ACTIVITY. Only the lines from the line that contains "green heart [160,302,325,422]" through the final line of the entries below belong in your answer, copied exactly and without pictures.

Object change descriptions
◆ ◆ ◆ ◆ ◆ ◆ ◆
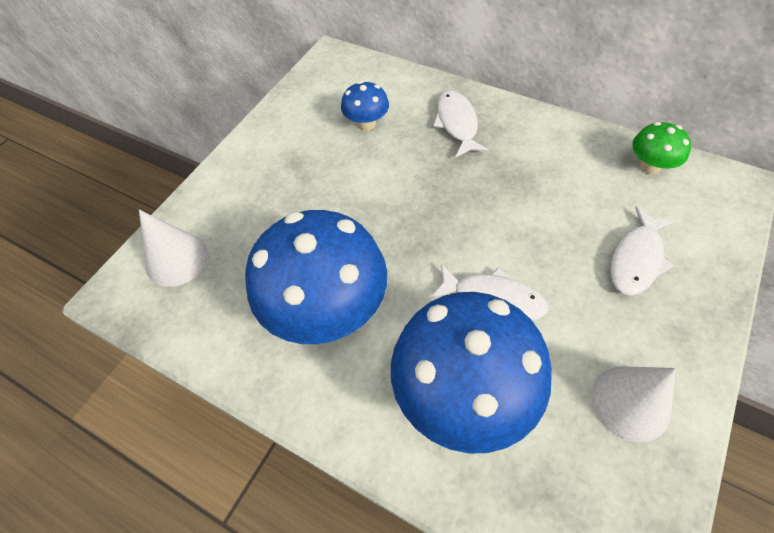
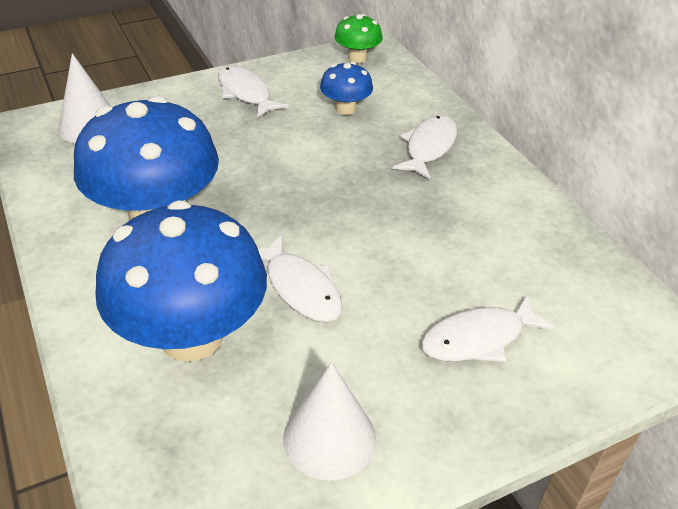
camera: 30 degrees right, 15 degrees down
green mushroom [632,122,691,174] -> green mushroom moved to [335,14,383,63]
none -> white fish [218,65,288,118]

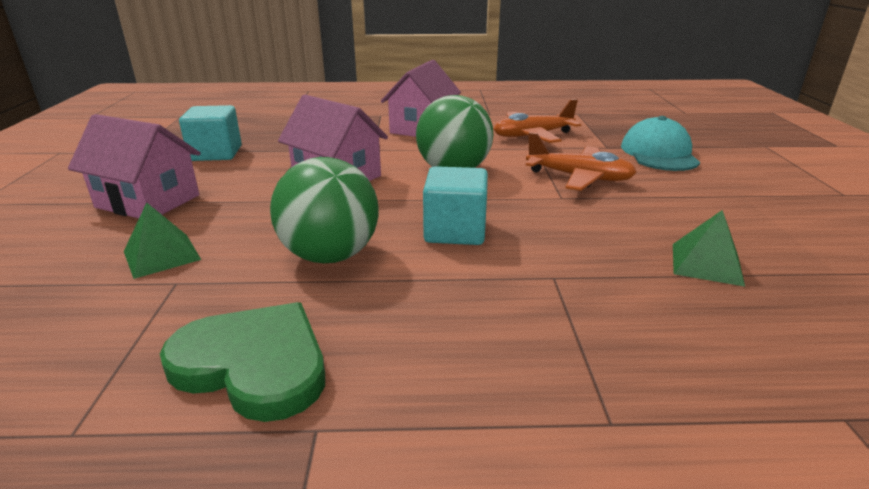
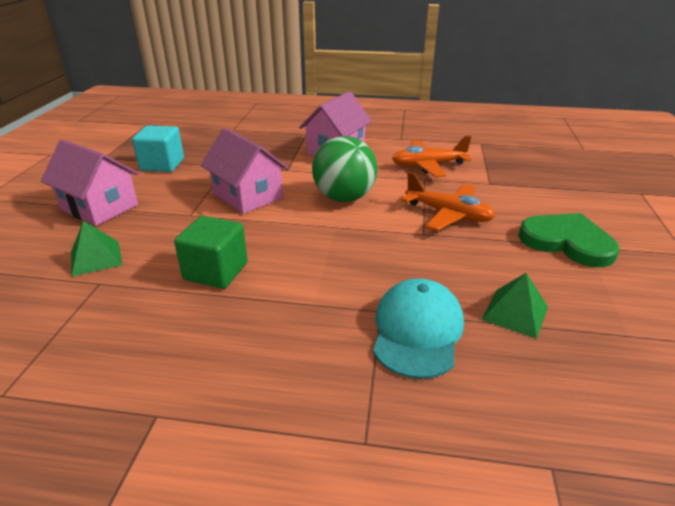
camera: 10 degrees right, 5 degrees up
green heart [160,302,325,422] -> green heart moved to [518,213,620,267]
green ball [270,157,379,263] -> green cube [174,216,248,289]
turquoise cube [423,166,488,245] -> none
turquoise cap [621,116,700,171] -> turquoise cap moved to [373,278,464,379]

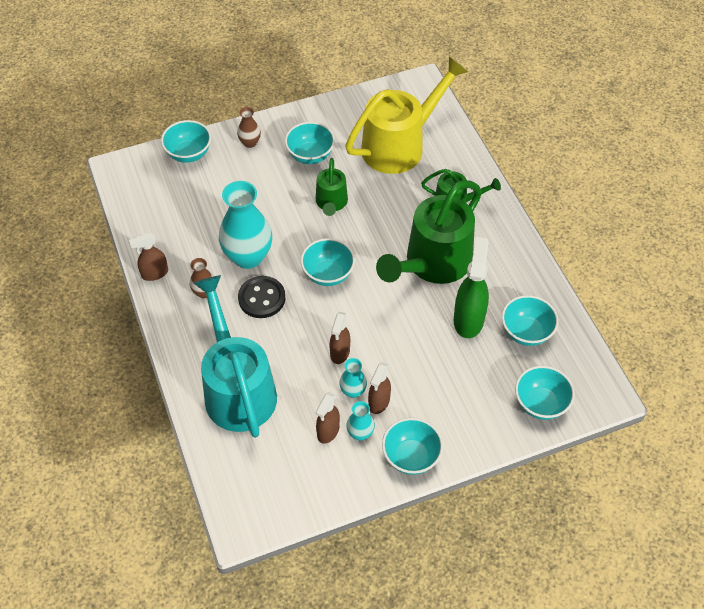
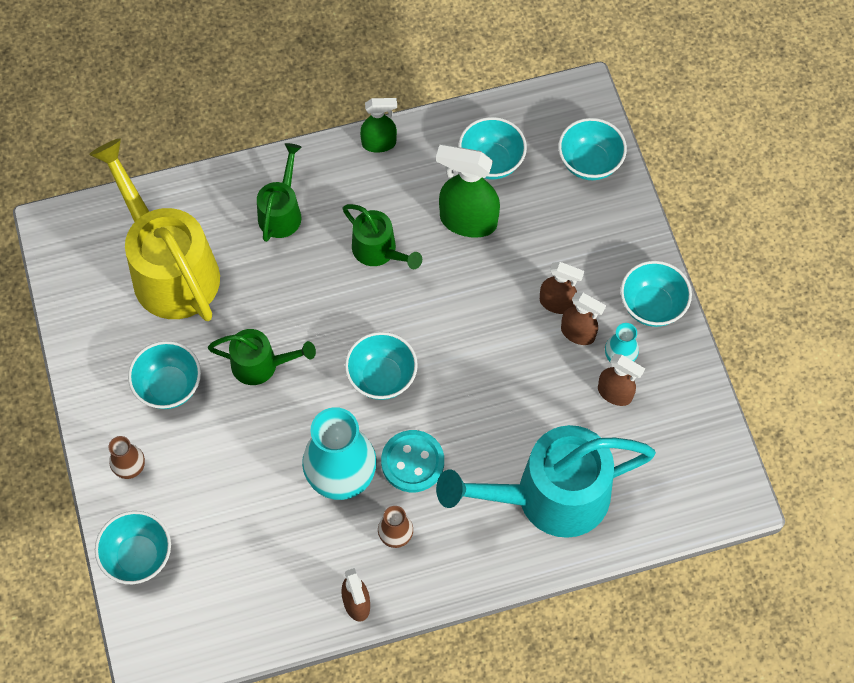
camera: 85 degrees left, 10 degrees up
black button [238,276,285,318] -> turquoise button [381,430,444,492]
brown spray bottle [330,312,350,364] -> brown spray bottle moved to [540,262,584,314]
turquoise vase [339,358,367,398] -> none
green watering can [376,180,482,284] -> green watering can [342,204,422,269], size x0.51
none -> green spray bottle [360,98,397,153]

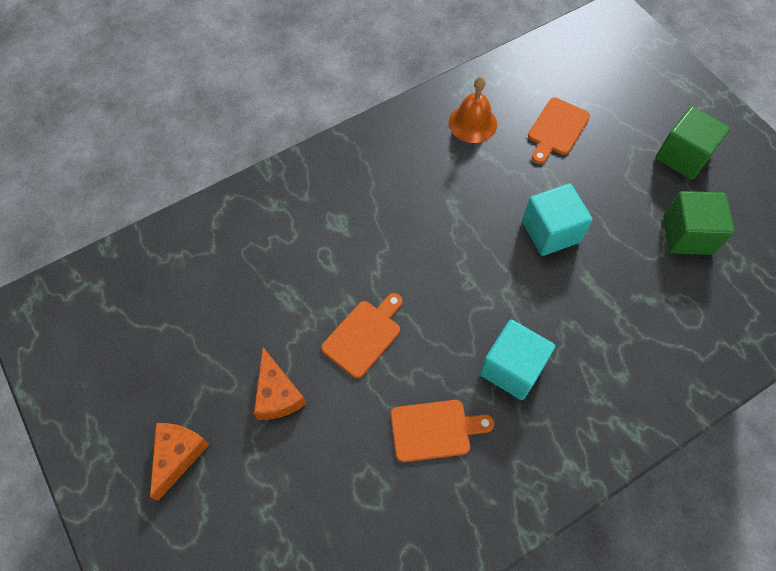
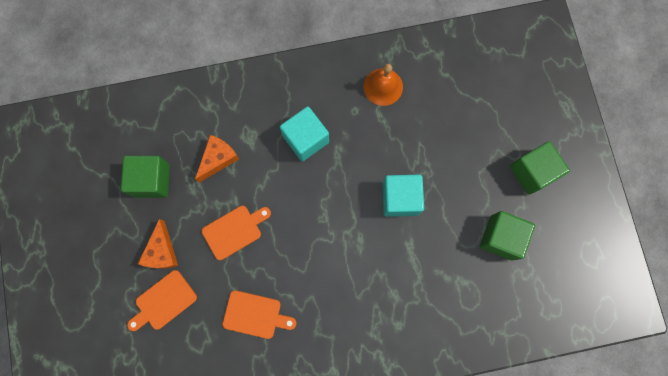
camera: 20 degrees right, 15 degrees up
orange cheese [150,423,210,501] -> orange cheese moved to [195,135,239,183]
turquoise cube [480,320,555,400] -> turquoise cube moved to [280,106,329,161]
orange cutting board [528,98,590,164] -> orange cutting board moved to [127,270,197,331]
none -> green cube [121,156,170,198]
◆ ◆ ◆ ◆ ◆ ◆ ◆
SOLUTION TO THIS PROBLEM.
green heart [160,302,325,422] -> green heart moved to [518,213,620,267]
green ball [270,157,379,263] -> green cube [174,216,248,289]
turquoise cube [423,166,488,245] -> none
turquoise cap [621,116,700,171] -> turquoise cap moved to [373,278,464,379]

camera: 85 degrees left, 10 degrees up
black button [238,276,285,318] -> turquoise button [381,430,444,492]
brown spray bottle [330,312,350,364] -> brown spray bottle moved to [540,262,584,314]
turquoise vase [339,358,367,398] -> none
green watering can [376,180,482,284] -> green watering can [342,204,422,269], size x0.51
none -> green spray bottle [360,98,397,153]

camera: 20 degrees right, 15 degrees up
orange cheese [150,423,210,501] -> orange cheese moved to [195,135,239,183]
turquoise cube [480,320,555,400] -> turquoise cube moved to [280,106,329,161]
orange cutting board [528,98,590,164] -> orange cutting board moved to [127,270,197,331]
none -> green cube [121,156,170,198]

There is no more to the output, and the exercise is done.